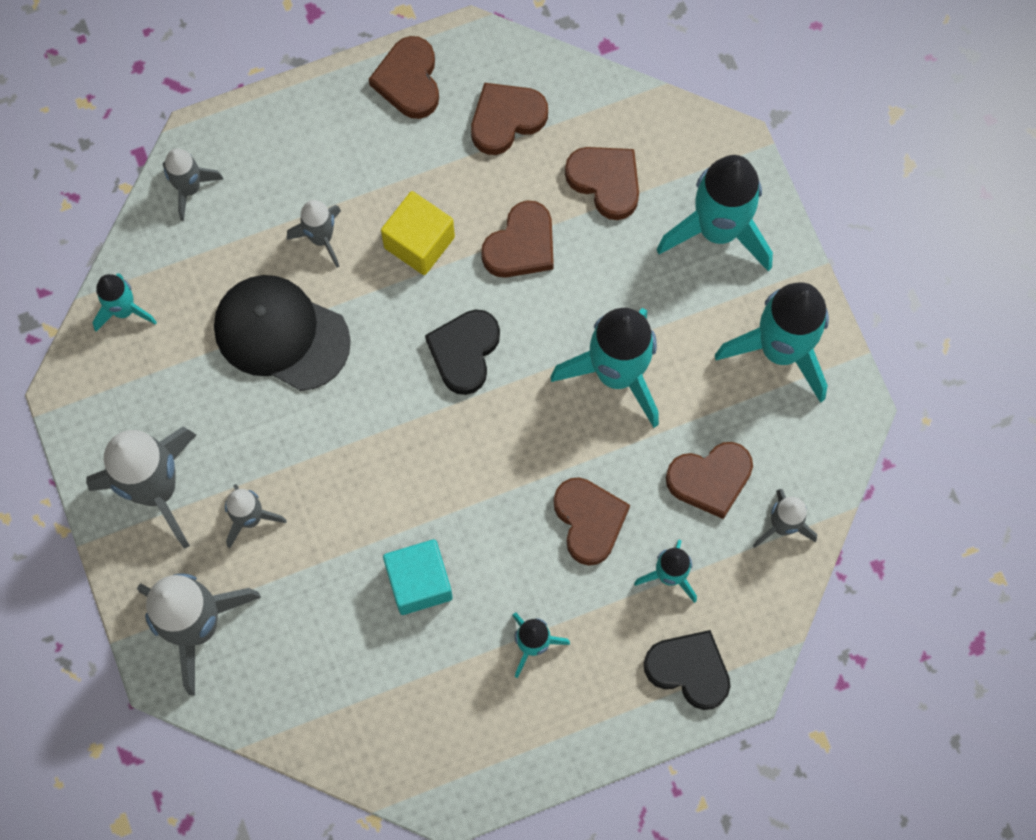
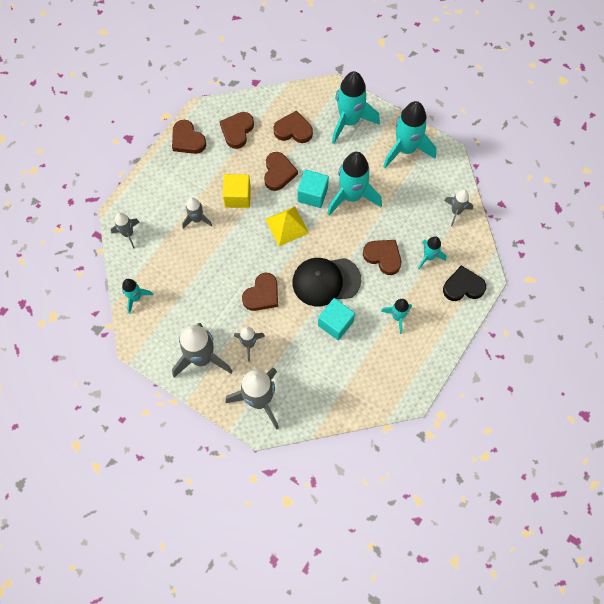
camera: 35 degrees left, 5 degrees down
black cap [214,275,351,391] -> black cap moved to [292,258,361,306]
black heart [425,309,500,395] -> yellow pyramid [265,206,309,246]
brown heart [666,442,753,519] -> brown heart moved to [242,273,278,311]
none -> turquoise cube [298,170,329,208]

What to do: Write out exactly the lines from the one containing "black heart [425,309,500,395]" through the end of the data, both included. Add nothing else.

Output:
black heart [425,309,500,395] -> yellow pyramid [265,206,309,246]
brown heart [666,442,753,519] -> brown heart moved to [242,273,278,311]
none -> turquoise cube [298,170,329,208]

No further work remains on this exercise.